:: SOURCE MATERIAL

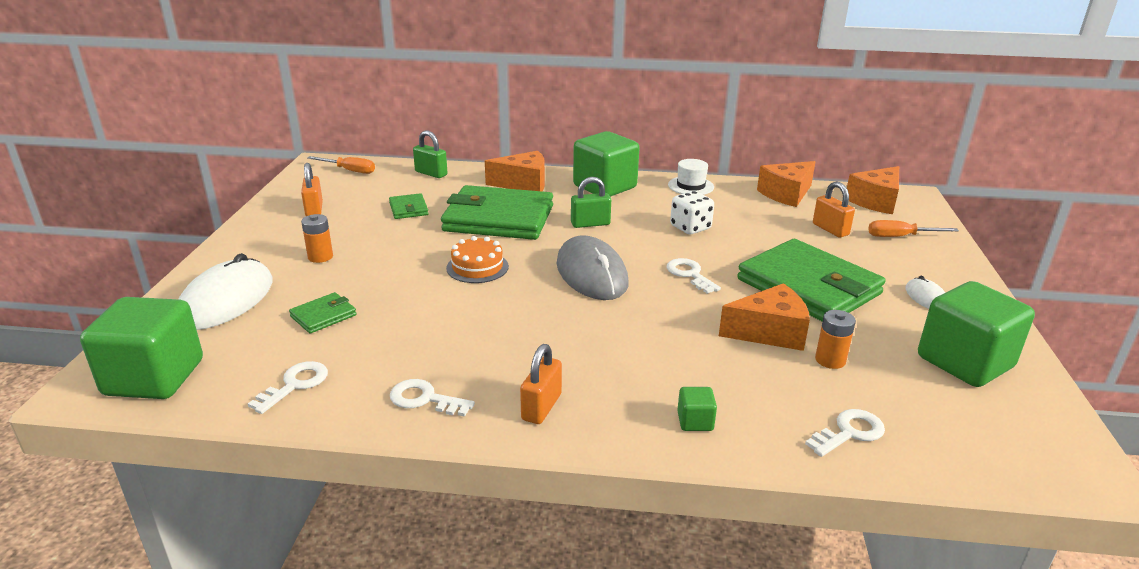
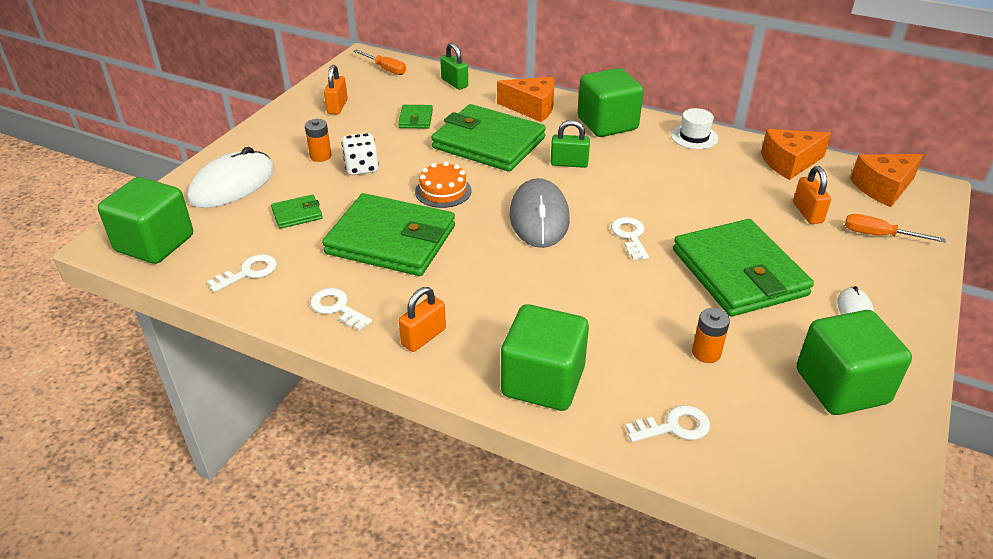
camera: 20 degrees right, 10 degrees up
(448, 321) = (391, 240): none -> green wallet
(690, 227) = (663, 185): white dice -> white dice (362, 168)
(695, 421) = (543, 381): green cube -> green cube, size x2.40
(769, 332) = (667, 312): orange cheese -> none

::::

▸ ASSIGNED TASK: Leave the images out and print each entry exactly.

▸ ANSWER AREA:
camera: 20 degrees right, 10 degrees up
(448, 321) = (391, 240): none -> green wallet
(690, 227) = (663, 185): white dice -> white dice (362, 168)
(695, 421) = (543, 381): green cube -> green cube, size x2.40
(769, 332) = (667, 312): orange cheese -> none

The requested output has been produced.